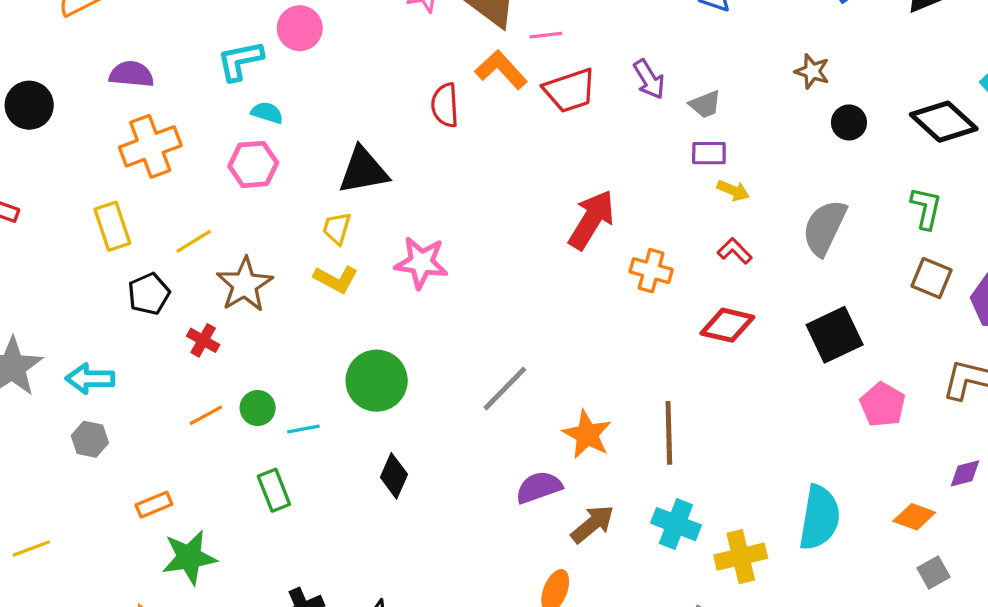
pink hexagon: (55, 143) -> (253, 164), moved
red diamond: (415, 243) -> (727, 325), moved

· · · · ·

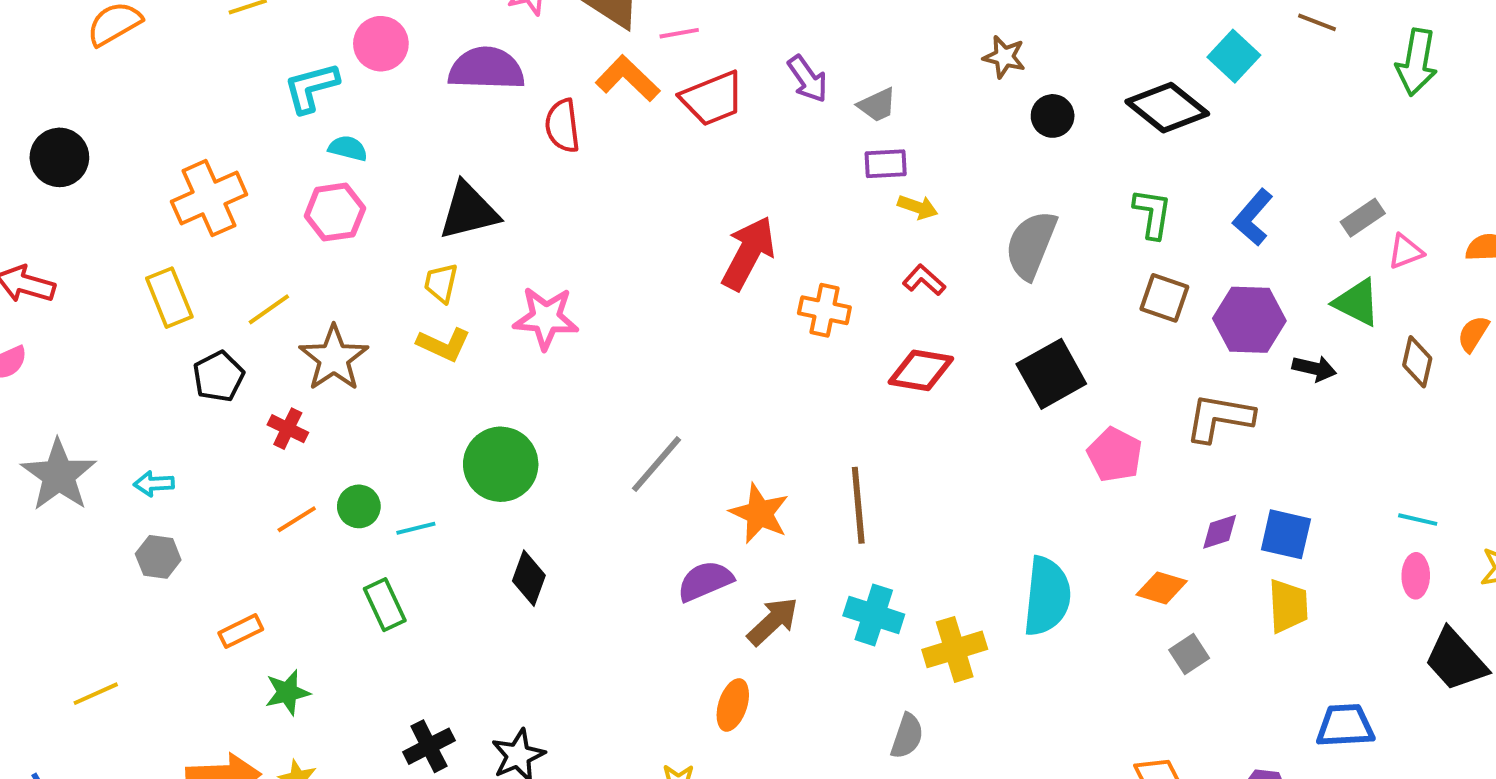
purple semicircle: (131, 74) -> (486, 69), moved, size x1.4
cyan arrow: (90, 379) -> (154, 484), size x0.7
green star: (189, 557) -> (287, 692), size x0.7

· · · · ·

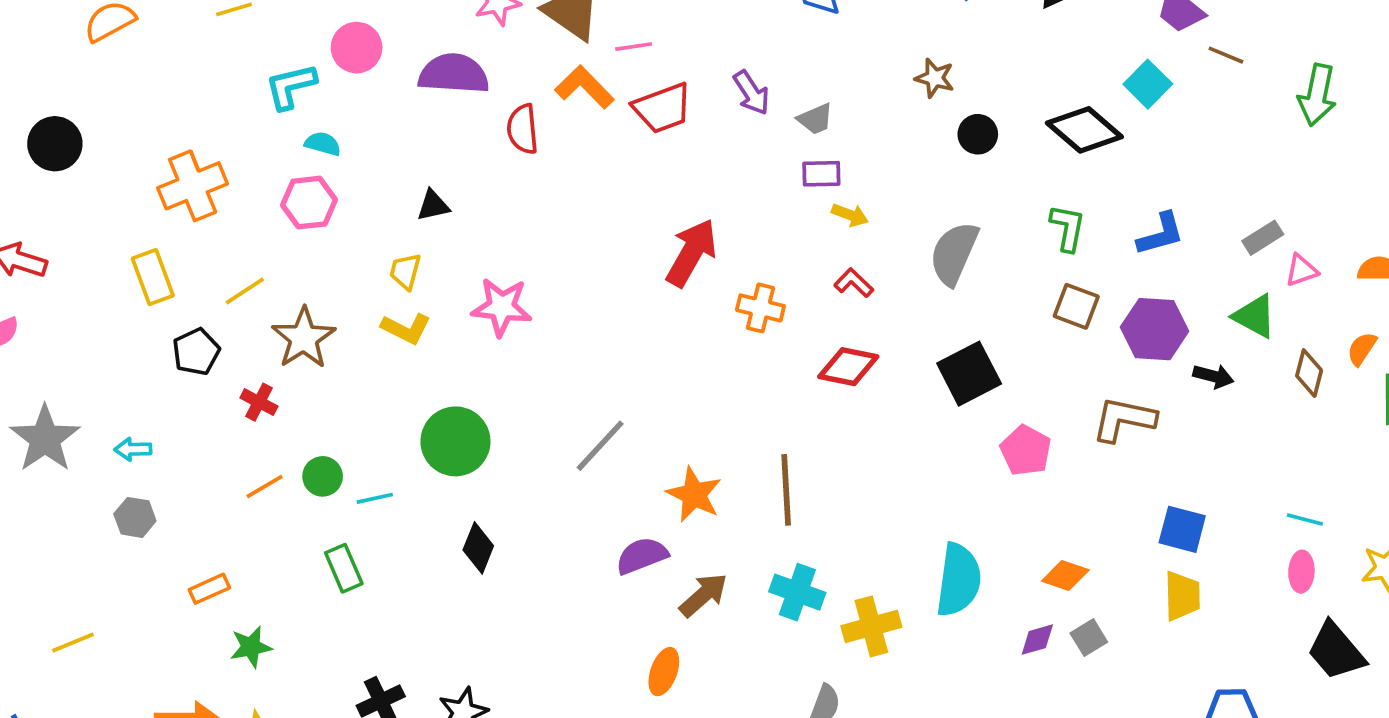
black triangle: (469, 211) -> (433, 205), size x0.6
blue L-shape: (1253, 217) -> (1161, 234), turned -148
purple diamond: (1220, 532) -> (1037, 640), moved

· · · · ·

* ABOUT THIS EXERCISE
Indicate how many lines of the material include the word "size"; the number alone is required.

* TASK RESULT
4